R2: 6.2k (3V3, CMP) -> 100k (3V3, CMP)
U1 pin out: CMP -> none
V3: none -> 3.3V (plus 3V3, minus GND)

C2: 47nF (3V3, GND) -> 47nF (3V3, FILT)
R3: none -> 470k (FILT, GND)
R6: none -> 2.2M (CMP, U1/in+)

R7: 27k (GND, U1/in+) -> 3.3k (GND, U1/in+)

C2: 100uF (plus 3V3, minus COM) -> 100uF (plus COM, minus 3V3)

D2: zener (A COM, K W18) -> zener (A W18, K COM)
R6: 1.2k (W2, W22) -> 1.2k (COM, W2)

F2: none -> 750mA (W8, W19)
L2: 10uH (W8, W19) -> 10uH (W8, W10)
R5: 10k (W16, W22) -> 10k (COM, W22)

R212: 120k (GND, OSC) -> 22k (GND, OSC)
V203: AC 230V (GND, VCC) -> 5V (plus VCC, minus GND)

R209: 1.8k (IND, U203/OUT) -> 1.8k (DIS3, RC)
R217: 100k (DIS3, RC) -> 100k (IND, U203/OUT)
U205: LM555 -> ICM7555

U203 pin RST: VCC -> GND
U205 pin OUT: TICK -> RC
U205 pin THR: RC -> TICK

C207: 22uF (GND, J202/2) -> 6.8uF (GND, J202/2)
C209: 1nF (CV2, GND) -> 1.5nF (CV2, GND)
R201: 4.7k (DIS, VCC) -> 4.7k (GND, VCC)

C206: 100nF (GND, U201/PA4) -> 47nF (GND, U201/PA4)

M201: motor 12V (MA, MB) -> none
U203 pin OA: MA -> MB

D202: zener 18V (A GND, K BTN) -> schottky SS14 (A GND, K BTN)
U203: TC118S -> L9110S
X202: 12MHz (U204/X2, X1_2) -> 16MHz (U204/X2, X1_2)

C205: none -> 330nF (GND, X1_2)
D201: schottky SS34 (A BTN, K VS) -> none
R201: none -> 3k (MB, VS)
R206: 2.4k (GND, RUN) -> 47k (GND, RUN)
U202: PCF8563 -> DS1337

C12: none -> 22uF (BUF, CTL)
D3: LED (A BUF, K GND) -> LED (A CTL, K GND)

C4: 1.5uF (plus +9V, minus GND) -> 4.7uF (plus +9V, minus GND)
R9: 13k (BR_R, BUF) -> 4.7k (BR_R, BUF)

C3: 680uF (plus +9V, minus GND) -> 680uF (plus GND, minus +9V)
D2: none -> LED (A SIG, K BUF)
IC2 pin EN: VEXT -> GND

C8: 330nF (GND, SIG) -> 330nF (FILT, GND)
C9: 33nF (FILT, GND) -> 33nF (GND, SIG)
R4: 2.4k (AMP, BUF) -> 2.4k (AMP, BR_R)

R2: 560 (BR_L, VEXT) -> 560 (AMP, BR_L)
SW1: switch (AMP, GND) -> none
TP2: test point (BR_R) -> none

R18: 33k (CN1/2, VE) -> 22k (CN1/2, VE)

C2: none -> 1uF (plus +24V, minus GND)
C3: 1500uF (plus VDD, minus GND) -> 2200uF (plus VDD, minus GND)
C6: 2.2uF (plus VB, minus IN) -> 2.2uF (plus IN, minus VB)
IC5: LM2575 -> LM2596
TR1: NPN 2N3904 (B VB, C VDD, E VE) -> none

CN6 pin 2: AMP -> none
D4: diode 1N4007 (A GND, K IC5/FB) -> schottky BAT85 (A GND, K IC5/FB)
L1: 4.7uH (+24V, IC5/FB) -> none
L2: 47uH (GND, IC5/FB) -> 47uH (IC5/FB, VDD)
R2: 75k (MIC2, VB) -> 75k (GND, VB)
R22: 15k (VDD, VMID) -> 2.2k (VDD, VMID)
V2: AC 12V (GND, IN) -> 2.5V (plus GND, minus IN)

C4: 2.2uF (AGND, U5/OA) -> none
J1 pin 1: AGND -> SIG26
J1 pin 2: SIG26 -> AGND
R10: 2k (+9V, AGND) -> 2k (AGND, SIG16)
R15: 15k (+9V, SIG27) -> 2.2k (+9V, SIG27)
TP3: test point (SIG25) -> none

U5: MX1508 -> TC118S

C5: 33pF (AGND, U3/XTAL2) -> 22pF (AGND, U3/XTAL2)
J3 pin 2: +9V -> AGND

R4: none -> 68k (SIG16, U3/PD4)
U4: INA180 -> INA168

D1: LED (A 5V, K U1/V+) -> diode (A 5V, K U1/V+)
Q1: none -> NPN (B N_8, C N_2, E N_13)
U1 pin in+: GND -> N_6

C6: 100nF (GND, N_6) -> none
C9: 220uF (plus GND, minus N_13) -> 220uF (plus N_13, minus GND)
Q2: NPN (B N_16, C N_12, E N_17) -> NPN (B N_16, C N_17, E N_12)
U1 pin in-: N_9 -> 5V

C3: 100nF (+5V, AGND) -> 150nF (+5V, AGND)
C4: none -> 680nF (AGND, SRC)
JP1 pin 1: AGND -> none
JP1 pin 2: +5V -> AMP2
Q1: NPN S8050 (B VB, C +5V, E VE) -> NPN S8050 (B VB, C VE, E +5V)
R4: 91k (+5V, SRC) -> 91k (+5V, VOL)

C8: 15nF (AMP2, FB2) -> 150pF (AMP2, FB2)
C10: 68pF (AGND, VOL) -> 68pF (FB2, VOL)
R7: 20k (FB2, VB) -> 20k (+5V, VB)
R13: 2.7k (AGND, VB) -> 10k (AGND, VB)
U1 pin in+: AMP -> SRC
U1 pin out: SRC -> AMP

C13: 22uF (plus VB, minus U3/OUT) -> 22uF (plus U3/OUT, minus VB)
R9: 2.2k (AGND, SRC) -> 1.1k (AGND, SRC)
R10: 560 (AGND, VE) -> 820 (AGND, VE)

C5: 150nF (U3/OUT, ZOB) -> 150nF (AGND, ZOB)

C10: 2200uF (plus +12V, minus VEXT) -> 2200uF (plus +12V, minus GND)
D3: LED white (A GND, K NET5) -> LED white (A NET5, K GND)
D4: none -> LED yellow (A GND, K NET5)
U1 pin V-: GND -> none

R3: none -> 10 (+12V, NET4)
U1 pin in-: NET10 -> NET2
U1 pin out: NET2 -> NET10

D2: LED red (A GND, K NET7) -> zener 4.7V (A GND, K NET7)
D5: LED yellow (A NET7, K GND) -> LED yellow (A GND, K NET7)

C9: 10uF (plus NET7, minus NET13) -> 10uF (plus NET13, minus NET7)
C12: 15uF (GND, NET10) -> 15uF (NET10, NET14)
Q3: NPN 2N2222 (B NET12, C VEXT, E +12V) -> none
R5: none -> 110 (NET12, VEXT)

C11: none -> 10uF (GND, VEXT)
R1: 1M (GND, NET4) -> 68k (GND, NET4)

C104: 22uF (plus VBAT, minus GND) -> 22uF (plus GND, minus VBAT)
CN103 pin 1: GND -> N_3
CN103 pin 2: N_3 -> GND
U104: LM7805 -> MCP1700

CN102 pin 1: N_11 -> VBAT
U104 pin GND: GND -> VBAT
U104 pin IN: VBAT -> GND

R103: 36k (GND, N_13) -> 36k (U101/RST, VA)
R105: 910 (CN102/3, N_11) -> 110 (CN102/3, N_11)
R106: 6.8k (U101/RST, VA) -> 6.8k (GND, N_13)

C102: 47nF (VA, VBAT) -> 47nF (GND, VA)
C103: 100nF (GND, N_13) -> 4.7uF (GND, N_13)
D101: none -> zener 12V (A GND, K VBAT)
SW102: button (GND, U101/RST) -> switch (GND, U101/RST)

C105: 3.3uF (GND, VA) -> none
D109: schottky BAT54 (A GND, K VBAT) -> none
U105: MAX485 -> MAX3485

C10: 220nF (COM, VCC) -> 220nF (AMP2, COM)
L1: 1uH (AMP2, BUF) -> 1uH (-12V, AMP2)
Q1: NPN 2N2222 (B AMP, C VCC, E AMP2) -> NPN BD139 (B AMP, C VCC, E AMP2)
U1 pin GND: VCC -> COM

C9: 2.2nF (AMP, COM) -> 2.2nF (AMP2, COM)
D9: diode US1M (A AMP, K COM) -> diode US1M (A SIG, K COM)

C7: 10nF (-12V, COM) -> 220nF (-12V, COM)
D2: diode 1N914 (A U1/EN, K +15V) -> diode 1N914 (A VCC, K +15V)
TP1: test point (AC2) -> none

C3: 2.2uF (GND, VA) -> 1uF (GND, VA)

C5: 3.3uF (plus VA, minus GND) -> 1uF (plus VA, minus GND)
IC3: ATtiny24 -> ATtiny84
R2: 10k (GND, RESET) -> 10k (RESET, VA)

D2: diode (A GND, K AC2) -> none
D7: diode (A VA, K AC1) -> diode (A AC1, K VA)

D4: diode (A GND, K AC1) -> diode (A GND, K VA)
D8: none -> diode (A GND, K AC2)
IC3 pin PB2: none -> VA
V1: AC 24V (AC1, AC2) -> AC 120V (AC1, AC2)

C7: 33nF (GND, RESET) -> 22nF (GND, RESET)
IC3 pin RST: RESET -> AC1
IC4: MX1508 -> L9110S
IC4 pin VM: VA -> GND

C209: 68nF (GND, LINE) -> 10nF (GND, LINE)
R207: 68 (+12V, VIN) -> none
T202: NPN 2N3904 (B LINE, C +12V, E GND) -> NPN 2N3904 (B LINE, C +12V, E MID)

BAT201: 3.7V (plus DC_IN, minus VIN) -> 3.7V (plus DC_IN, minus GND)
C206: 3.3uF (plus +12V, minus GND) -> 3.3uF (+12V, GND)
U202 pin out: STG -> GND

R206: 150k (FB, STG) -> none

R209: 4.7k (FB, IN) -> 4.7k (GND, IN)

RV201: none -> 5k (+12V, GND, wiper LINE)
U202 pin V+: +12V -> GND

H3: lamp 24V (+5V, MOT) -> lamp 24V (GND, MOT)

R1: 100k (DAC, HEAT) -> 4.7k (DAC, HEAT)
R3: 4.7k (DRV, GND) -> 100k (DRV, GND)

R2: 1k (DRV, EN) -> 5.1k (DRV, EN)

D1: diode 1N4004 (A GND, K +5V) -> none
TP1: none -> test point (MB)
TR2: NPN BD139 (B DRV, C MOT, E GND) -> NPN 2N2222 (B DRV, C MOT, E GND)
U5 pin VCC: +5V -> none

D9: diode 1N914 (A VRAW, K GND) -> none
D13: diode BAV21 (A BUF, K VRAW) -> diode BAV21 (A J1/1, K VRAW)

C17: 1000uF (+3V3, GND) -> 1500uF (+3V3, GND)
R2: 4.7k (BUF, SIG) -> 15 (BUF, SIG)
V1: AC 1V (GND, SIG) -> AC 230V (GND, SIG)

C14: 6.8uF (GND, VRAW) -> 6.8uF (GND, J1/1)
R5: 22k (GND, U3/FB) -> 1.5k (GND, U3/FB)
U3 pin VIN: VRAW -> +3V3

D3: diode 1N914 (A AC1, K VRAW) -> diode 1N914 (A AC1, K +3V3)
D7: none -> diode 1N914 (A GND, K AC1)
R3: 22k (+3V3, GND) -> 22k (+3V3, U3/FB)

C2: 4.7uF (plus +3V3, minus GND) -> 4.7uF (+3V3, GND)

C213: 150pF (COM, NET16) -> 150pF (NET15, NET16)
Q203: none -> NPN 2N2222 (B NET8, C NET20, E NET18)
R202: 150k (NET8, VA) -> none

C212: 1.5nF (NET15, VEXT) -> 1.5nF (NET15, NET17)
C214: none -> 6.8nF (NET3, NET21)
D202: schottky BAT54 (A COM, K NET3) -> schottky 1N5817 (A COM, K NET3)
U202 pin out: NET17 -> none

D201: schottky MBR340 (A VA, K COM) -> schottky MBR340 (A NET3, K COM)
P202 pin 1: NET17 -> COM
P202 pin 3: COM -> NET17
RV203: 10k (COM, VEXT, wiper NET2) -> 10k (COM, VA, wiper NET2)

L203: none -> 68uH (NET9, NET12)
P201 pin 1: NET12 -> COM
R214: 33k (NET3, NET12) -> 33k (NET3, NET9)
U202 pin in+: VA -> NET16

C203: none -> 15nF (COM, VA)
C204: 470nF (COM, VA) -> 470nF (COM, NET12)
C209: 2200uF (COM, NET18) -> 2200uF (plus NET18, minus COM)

══════════════════════════════

What to work on:
All that is needed is the exact run of lines above from the line containing "D2: zener (A" through the line containing "R209: 1.8k (IND, U203/OUT) -> 1.8k (DIS3, RC)", both of them included.

Solution to the problem:
D2: zener (A COM, K W18) -> zener (A W18, K COM)
R6: 1.2k (W2, W22) -> 1.2k (COM, W2)

F2: none -> 750mA (W8, W19)
L2: 10uH (W8, W19) -> 10uH (W8, W10)
R5: 10k (W16, W22) -> 10k (COM, W22)

R212: 120k (GND, OSC) -> 22k (GND, OSC)
V203: AC 230V (GND, VCC) -> 5V (plus VCC, minus GND)

R209: 1.8k (IND, U203/OUT) -> 1.8k (DIS3, RC)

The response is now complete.